### PROVIDED RECORDS ###

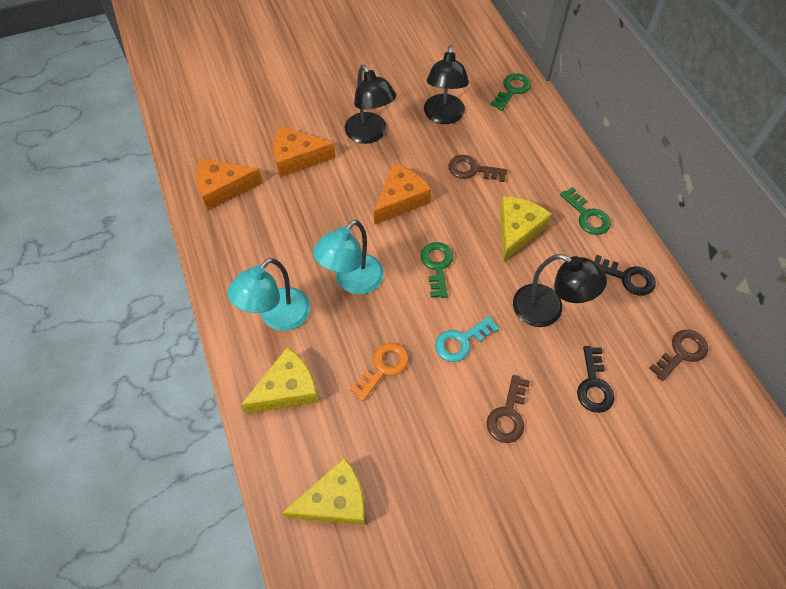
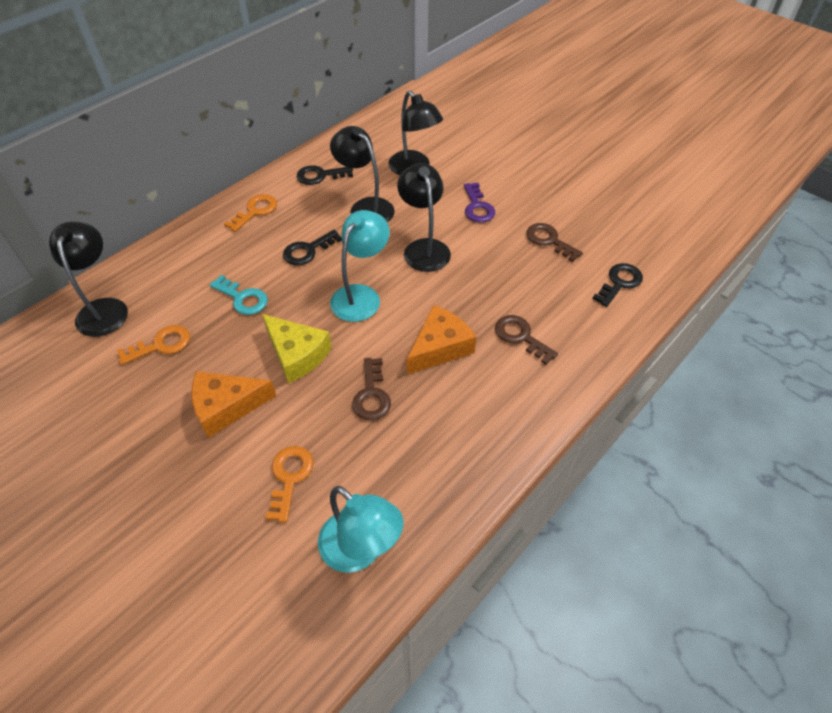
black key: [577,346,614,413] [594,255,656,296] = 2 -> [283,230,342,265] [297,165,353,185] [592,263,643,307] = 3
black lamp: [345,65,396,144] [424,45,469,124] [513,254,607,327] = 3 -> [49,222,128,337] [330,126,395,223] [388,91,443,175] [397,163,451,272] = 4
green key: [421,242,453,298] [490,73,531,111] [560,187,611,235] = 3 -> none = 0
orange cheese: [196,158,262,210] [273,126,336,177] [374,163,431,225] = 3 -> [191,371,276,438] [407,305,476,374] = 2
orange key: [350,343,409,401] = 1 -> [117,325,190,365] [224,194,277,232] [266,446,314,523] = 3
purple key: none = 0 -> [464,183,495,223] = 1
yellow cheese: [241,347,319,414] [282,457,365,525] [500,196,552,262] = 3 -> [262,314,332,383] = 1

###

YOUR OBJECTIVE
What is needed is an exact printout of every record above, with the pictures left out.

ANSWER SECTION
black key: [577,346,614,413] [594,255,656,296] = 2 -> [283,230,342,265] [297,165,353,185] [592,263,643,307] = 3
black lamp: [345,65,396,144] [424,45,469,124] [513,254,607,327] = 3 -> [49,222,128,337] [330,126,395,223] [388,91,443,175] [397,163,451,272] = 4
green key: [421,242,453,298] [490,73,531,111] [560,187,611,235] = 3 -> none = 0
orange cheese: [196,158,262,210] [273,126,336,177] [374,163,431,225] = 3 -> [191,371,276,438] [407,305,476,374] = 2
orange key: [350,343,409,401] = 1 -> [117,325,190,365] [224,194,277,232] [266,446,314,523] = 3
purple key: none = 0 -> [464,183,495,223] = 1
yellow cheese: [241,347,319,414] [282,457,365,525] [500,196,552,262] = 3 -> [262,314,332,383] = 1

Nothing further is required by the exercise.